[Stored data entries]

┌──

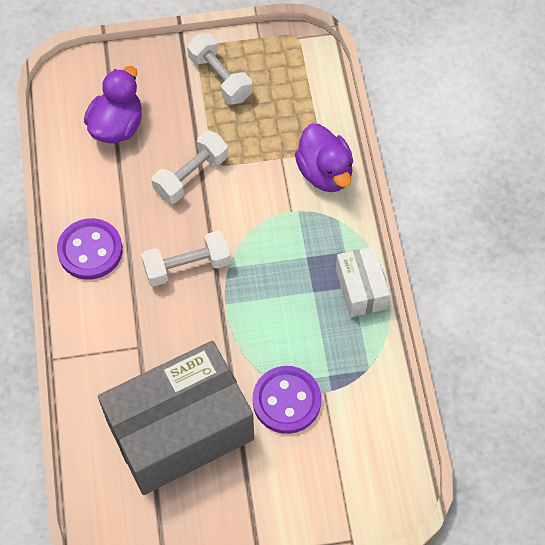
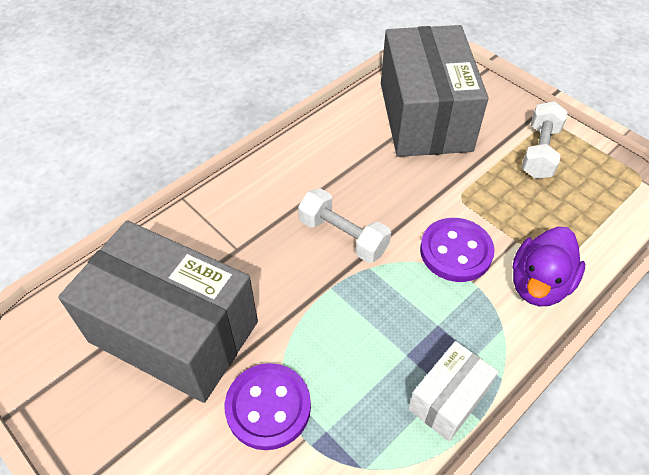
camera: 55 degrees right, 10 degrees down
(90, 250) = (300, 164): purple button -> purple button (456, 251)
(117, 126) = (425, 116): purple duck -> grey box
(191, 175) = (431, 187): white dumbbell -> none

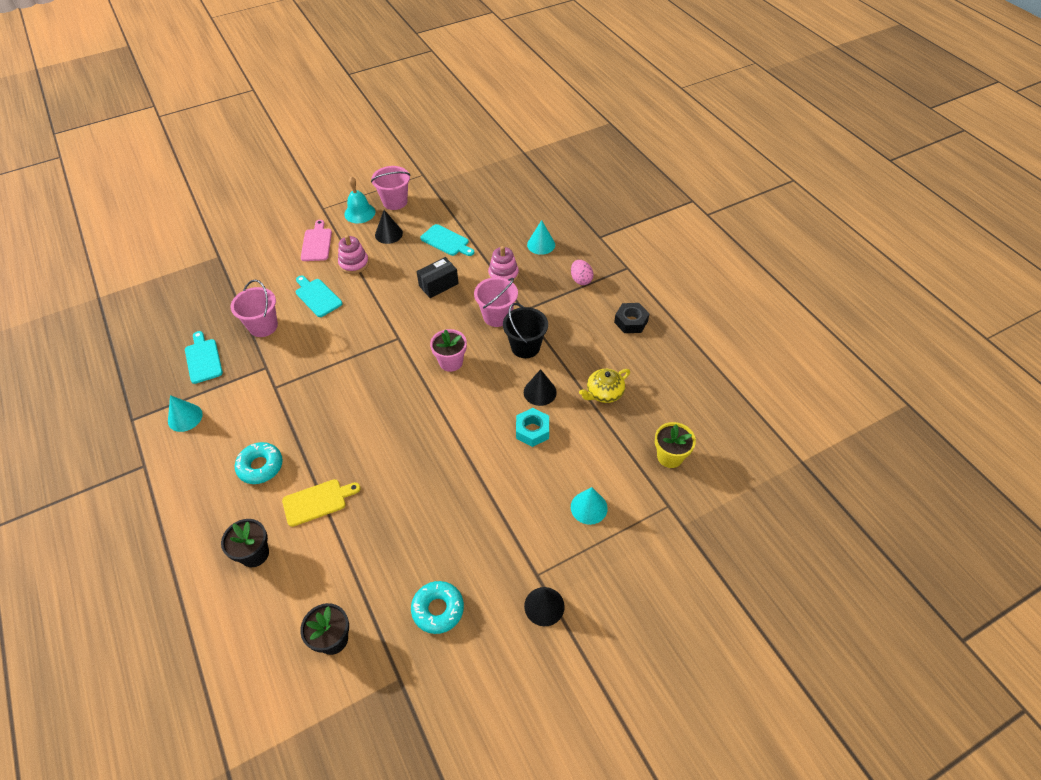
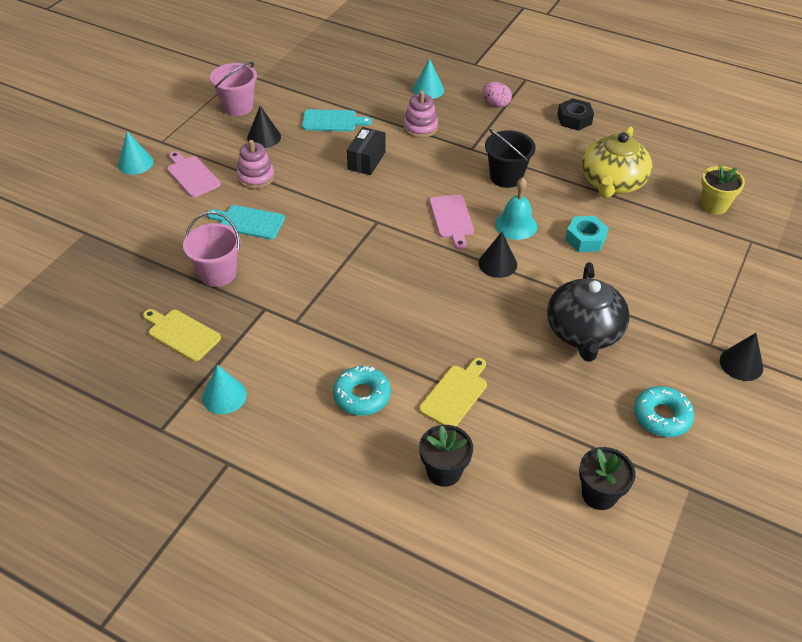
camera: 35 degrees left, 5 degrees down
(203, 359) = (181, 334): turquoise cutting board -> yellow cutting board
(359, 213) = (209, 130): turquoise bell -> turquoise bell (515, 225)
(451, 362) = (451, 219): pink flower pot -> pink cutting board
(452, 507) = (583, 332): none -> black teapot
(497, 316) = (452, 163): pink bucket -> none
(540, 392) = (558, 206): black cone -> black cone (497, 263)
(589, 507) = (694, 273): turquoise cone -> turquoise cone (135, 163)
(604, 393) = (612, 183): yellow teapot -> yellow teapot, size x1.70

└──

▸ Exercise: Every record must be returned exactly. Leave its pictures out.

▸ Your response:
camera: 55 degrees right, 10 degrees down
(90, 250) = (300, 164): purple button -> purple button (456, 251)
(117, 126) = (425, 116): purple duck -> grey box
(191, 175) = (431, 187): white dumbbell -> none

camera: 35 degrees left, 5 degrees down
(203, 359) = (181, 334): turquoise cutting board -> yellow cutting board
(359, 213) = (209, 130): turquoise bell -> turquoise bell (515, 225)
(451, 362) = (451, 219): pink flower pot -> pink cutting board
(452, 507) = (583, 332): none -> black teapot
(497, 316) = (452, 163): pink bucket -> none
(540, 392) = (558, 206): black cone -> black cone (497, 263)
(589, 507) = (694, 273): turquoise cone -> turquoise cone (135, 163)
(604, 393) = (612, 183): yellow teapot -> yellow teapot, size x1.70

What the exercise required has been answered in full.